WHAT YOU ARE ASKED TO DO
Reproduce each of the rows below word for word, in the same order.

RECORD EXCERPTS

↓

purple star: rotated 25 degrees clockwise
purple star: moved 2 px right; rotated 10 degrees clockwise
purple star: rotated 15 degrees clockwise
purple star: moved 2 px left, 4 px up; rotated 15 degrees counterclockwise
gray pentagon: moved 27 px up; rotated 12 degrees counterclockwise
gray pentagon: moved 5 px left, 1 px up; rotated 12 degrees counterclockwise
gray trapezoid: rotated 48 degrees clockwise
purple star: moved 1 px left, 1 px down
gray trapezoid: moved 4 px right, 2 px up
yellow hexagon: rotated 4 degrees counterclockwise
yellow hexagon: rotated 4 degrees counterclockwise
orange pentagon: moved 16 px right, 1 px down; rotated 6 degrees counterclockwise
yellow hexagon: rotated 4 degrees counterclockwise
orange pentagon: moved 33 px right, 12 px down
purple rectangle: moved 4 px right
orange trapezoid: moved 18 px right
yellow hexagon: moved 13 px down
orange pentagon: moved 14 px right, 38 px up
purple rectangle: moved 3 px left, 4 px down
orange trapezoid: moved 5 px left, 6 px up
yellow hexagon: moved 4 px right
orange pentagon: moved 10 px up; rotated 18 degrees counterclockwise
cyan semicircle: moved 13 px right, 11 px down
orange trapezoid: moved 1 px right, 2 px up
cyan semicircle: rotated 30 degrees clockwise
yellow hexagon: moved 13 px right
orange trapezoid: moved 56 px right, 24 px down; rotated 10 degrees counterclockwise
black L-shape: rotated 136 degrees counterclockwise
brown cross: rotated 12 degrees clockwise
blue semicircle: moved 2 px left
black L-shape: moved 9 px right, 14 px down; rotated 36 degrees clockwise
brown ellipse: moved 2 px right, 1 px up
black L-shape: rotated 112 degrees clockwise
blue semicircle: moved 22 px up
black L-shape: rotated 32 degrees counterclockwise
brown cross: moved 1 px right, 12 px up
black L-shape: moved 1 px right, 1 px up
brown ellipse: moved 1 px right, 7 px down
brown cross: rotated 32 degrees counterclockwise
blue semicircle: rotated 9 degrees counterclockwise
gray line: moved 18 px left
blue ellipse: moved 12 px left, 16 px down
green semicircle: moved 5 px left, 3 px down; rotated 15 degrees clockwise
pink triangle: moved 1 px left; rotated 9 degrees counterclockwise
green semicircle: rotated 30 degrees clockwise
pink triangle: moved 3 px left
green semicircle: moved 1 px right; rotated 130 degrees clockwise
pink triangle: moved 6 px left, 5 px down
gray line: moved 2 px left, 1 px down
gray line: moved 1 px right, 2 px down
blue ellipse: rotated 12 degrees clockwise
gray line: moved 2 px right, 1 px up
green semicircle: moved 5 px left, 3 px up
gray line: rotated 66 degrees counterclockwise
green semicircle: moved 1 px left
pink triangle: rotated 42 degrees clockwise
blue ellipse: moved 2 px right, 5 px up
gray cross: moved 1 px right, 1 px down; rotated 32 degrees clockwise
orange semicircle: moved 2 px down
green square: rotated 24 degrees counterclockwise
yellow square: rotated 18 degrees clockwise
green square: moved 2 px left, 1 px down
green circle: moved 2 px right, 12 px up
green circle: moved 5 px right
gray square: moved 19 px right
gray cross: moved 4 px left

↑

THE OUTPUT
purple star: rotated 25 degrees clockwise
purple star: moved 2 px right; rotated 10 degrees clockwise
purple star: rotated 15 degrees clockwise
purple star: moved 2 px left, 4 px up; rotated 15 degrees counterclockwise
gray pentagon: moved 27 px up; rotated 12 degrees counterclockwise
gray pentagon: moved 5 px left, 1 px up; rotated 12 degrees counterclockwise
gray trapezoid: rotated 48 degrees clockwise
purple star: moved 1 px left, 1 px down
gray trapezoid: moved 4 px right, 2 px up
yellow hexagon: rotated 4 degrees counterclockwise
yellow hexagon: rotated 4 degrees counterclockwise
orange pentagon: moved 16 px right, 1 px down; rotated 6 degrees counterclockwise
yellow hexagon: rotated 4 degrees counterclockwise
orange pentagon: moved 33 px right, 12 px down
purple rectangle: moved 4 px right
orange trapezoid: moved 18 px right
yellow hexagon: moved 13 px down
orange pentagon: moved 14 px right, 38 px up
purple rectangle: moved 3 px left, 4 px down
orange trapezoid: moved 5 px left, 6 px up
yellow hexagon: moved 4 px right
orange pentagon: moved 10 px up; rotated 18 degrees counterclockwise
cyan semicircle: moved 13 px right, 11 px down
orange trapezoid: moved 1 px right, 2 px up
cyan semicircle: rotated 30 degrees clockwise
yellow hexagon: moved 13 px right
orange trapezoid: moved 56 px right, 24 px down; rotated 10 degrees counterclockwise
black L-shape: rotated 136 degrees counterclockwise
brown cross: rotated 12 degrees clockwise
blue semicircle: moved 2 px left
black L-shape: moved 9 px right, 14 px down; rotated 36 degrees clockwise
brown ellipse: moved 2 px right, 1 px up
black L-shape: rotated 112 degrees clockwise
blue semicircle: moved 22 px up
black L-shape: rotated 32 degrees counterclockwise
brown cross: moved 1 px right, 12 px up
black L-shape: moved 1 px right, 1 px up
brown ellipse: moved 1 px right, 7 px down
brown cross: rotated 32 degrees counterclockwise
blue semicircle: rotated 9 degrees counterclockwise
gray line: moved 18 px left
blue ellipse: moved 12 px left, 16 px down
green semicircle: moved 5 px left, 3 px down; rotated 15 degrees clockwise
pink triangle: moved 1 px left; rotated 9 degrees counterclockwise
green semicircle: rotated 30 degrees clockwise
pink triangle: moved 3 px left
green semicircle: moved 1 px right; rotated 130 degrees clockwise
pink triangle: moved 6 px left, 5 px down
gray line: moved 2 px left, 1 px down
gray line: moved 1 px right, 2 px down
blue ellipse: rotated 12 degrees clockwise
gray line: moved 2 px right, 1 px up
green semicircle: moved 5 px left, 3 px up
gray line: rotated 66 degrees counterclockwise
green semicircle: moved 1 px left
pink triangle: rotated 42 degrees clockwise
blue ellipse: moved 2 px right, 5 px up
gray cross: moved 1 px right, 1 px down; rotated 32 degrees clockwise
orange semicircle: moved 2 px down
green square: rotated 24 degrees counterclockwise
yellow square: rotated 18 degrees clockwise
green square: moved 2 px left, 1 px down
green circle: moved 2 px right, 12 px up
green circle: moved 5 px right
gray square: moved 19 px right
gray cross: moved 4 px left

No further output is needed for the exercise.